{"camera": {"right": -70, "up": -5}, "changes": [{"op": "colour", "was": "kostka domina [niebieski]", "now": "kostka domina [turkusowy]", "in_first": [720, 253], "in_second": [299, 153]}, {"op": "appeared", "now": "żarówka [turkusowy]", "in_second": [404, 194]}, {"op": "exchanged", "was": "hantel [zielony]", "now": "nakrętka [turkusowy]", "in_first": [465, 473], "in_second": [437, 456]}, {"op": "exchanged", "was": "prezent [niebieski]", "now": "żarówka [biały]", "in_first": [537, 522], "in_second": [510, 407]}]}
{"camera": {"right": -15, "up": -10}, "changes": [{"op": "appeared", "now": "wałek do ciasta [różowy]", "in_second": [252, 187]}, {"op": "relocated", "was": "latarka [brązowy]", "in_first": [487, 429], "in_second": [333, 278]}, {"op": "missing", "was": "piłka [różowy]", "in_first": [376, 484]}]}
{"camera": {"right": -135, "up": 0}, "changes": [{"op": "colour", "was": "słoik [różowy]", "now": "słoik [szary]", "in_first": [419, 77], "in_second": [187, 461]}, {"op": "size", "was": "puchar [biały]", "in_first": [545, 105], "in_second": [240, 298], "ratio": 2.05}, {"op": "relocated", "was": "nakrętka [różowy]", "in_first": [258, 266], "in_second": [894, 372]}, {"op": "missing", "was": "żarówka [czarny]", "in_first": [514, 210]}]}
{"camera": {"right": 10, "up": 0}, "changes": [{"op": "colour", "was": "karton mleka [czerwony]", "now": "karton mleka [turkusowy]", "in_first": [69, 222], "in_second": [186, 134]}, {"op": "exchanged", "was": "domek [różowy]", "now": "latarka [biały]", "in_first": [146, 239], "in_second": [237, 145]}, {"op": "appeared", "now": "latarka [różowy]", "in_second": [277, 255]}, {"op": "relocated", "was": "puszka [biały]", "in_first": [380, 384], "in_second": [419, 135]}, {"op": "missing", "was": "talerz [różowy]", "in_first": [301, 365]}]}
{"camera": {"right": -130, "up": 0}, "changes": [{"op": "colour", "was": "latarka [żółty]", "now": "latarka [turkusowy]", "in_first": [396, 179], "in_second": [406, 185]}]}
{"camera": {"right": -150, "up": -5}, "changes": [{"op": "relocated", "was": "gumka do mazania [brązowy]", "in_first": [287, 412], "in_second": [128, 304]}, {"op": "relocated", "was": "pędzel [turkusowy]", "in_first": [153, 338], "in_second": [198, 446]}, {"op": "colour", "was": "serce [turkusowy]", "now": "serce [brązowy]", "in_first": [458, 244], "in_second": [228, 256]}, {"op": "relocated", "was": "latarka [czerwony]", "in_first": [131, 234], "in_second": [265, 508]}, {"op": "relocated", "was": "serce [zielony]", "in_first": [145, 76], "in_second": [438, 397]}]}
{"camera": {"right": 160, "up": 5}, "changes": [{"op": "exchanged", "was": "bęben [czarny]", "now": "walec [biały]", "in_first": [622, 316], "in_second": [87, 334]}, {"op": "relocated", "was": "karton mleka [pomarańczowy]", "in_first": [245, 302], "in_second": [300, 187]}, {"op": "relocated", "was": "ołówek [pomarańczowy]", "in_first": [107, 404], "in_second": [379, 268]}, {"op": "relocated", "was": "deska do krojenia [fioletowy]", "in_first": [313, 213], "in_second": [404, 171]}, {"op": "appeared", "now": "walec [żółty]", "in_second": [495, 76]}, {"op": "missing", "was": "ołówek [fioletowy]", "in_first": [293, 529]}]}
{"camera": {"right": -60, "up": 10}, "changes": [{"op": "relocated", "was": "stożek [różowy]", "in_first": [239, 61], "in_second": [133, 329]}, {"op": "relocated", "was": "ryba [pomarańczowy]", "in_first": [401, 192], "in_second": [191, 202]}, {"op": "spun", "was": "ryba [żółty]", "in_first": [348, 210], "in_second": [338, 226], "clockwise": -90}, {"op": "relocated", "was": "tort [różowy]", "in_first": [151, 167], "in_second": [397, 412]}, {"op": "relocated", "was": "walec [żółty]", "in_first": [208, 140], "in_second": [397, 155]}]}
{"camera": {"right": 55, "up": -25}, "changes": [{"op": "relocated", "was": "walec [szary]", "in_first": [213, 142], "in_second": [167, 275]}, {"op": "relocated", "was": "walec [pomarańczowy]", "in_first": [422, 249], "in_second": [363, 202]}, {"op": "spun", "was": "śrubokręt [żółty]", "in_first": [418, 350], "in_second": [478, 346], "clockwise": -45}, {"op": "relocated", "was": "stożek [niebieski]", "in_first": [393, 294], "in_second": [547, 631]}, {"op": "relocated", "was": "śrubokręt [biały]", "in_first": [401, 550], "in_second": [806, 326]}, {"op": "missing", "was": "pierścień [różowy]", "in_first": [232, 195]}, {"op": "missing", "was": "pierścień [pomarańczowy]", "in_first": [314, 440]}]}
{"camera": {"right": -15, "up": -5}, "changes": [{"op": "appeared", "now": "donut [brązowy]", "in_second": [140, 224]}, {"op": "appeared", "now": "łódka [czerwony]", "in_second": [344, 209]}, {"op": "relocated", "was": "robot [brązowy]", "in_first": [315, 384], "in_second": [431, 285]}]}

^^^^^^^^

#### [Your objective]
Reproduce the records above exactly as they appear.

#### [Reply]
{"camera": {"right": -70, "up": -5}, "changes": [{"op": "colour", "was": "kostka domina [niebieski]", "now": "kostka domina [turkusowy]", "in_first": [720, 253], "in_second": [299, 153]}, {"op": "appeared", "now": "żarówka [turkusowy]", "in_second": [404, 194]}, {"op": "exchanged", "was": "hantel [zielony]", "now": "nakrętka [turkusowy]", "in_first": [465, 473], "in_second": [437, 456]}, {"op": "exchanged", "was": "prezent [niebieski]", "now": "żarówka [biały]", "in_first": [537, 522], "in_second": [510, 407]}]}
{"camera": {"right": -15, "up": -10}, "changes": [{"op": "appeared", "now": "wałek do ciasta [różowy]", "in_second": [252, 187]}, {"op": "relocated", "was": "latarka [brązowy]", "in_first": [487, 429], "in_second": [333, 278]}, {"op": "missing", "was": "piłka [różowy]", "in_first": [376, 484]}]}
{"camera": {"right": -135, "up": 0}, "changes": [{"op": "colour", "was": "słoik [różowy]", "now": "słoik [szary]", "in_first": [419, 77], "in_second": [187, 461]}, {"op": "size", "was": "puchar [biały]", "in_first": [545, 105], "in_second": [240, 298], "ratio": 2.05}, {"op": "relocated", "was": "nakrętka [różowy]", "in_first": [258, 266], "in_second": [894, 372]}, {"op": "missing", "was": "żarówka [czarny]", "in_first": [514, 210]}]}
{"camera": {"right": 10, "up": 0}, "changes": [{"op": "colour", "was": "karton mleka [czerwony]", "now": "karton mleka [turkusowy]", "in_first": [69, 222], "in_second": [186, 134]}, {"op": "exchanged", "was": "domek [różowy]", "now": "latarka [biały]", "in_first": [146, 239], "in_second": [237, 145]}, {"op": "appeared", "now": "latarka [różowy]", "in_second": [277, 255]}, {"op": "relocated", "was": "puszka [biały]", "in_first": [380, 384], "in_second": [419, 135]}, {"op": "missing", "was": "talerz [różowy]", "in_first": [301, 365]}]}
{"camera": {"right": -130, "up": 0}, "changes": [{"op": "colour", "was": "latarka [żółty]", "now": "latarka [turkusowy]", "in_first": [396, 179], "in_second": [406, 185]}]}
{"camera": {"right": -150, "up": -5}, "changes": [{"op": "relocated", "was": "gumka do mazania [brązowy]", "in_first": [287, 412], "in_second": [128, 304]}, {"op": "relocated", "was": "pędzel [turkusowy]", "in_first": [153, 338], "in_second": [198, 446]}, {"op": "colour", "was": "serce [turkusowy]", "now": "serce [brązowy]", "in_first": [458, 244], "in_second": [228, 256]}, {"op": "relocated", "was": "latarka [czerwony]", "in_first": [131, 234], "in_second": [265, 508]}, {"op": "relocated", "was": "serce [zielony]", "in_first": [145, 76], "in_second": [438, 397]}]}
{"camera": {"right": 160, "up": 5}, "changes": [{"op": "exchanged", "was": "bęben [czarny]", "now": "walec [biały]", "in_first": [622, 316], "in_second": [87, 334]}, {"op": "relocated", "was": "karton mleka [pomarańczowy]", "in_first": [245, 302], "in_second": [300, 187]}, {"op": "relocated", "was": "ołówek [pomarańczowy]", "in_first": [107, 404], "in_second": [379, 268]}, {"op": "relocated", "was": "deska do krojenia [fioletowy]", "in_first": [313, 213], "in_second": [404, 171]}, {"op": "appeared", "now": "walec [żółty]", "in_second": [495, 76]}, {"op": "missing", "was": "ołówek [fioletowy]", "in_first": [293, 529]}]}
{"camera": {"right": -60, "up": 10}, "changes": [{"op": "relocated", "was": "stożek [różowy]", "in_first": [239, 61], "in_second": [133, 329]}, {"op": "relocated", "was": "ryba [pomarańczowy]", "in_first": [401, 192], "in_second": [191, 202]}, {"op": "spun", "was": "ryba [żółty]", "in_first": [348, 210], "in_second": [338, 226], "clockwise": -90}, {"op": "relocated", "was": "tort [różowy]", "in_first": [151, 167], "in_second": [397, 412]}, {"op": "relocated", "was": "walec [żółty]", "in_first": [208, 140], "in_second": [397, 155]}]}
{"camera": {"right": 55, "up": -25}, "changes": [{"op": "relocated", "was": "walec [szary]", "in_first": [213, 142], "in_second": [167, 275]}, {"op": "relocated", "was": "walec [pomarańczowy]", "in_first": [422, 249], "in_second": [363, 202]}, {"op": "spun", "was": "śrubokręt [żółty]", "in_first": [418, 350], "in_second": [478, 346], "clockwise": -45}, {"op": "relocated", "was": "stożek [niebieski]", "in_first": [393, 294], "in_second": [547, 631]}, {"op": "relocated", "was": "śrubokręt [biały]", "in_first": [401, 550], "in_second": [806, 326]}, {"op": "missing", "was": "pierścień [różowy]", "in_first": [232, 195]}, {"op": "missing", "was": "pierścień [pomarańczowy]", "in_first": [314, 440]}]}
{"camera": {"right": -15, "up": -5}, "changes": [{"op": "appeared", "now": "donut [brązowy]", "in_second": [140, 224]}, {"op": "appeared", "now": "łódka [czerwony]", "in_second": [344, 209]}, {"op": "relocated", "was": "robot [brązowy]", "in_first": [315, 384], "in_second": [431, 285]}]}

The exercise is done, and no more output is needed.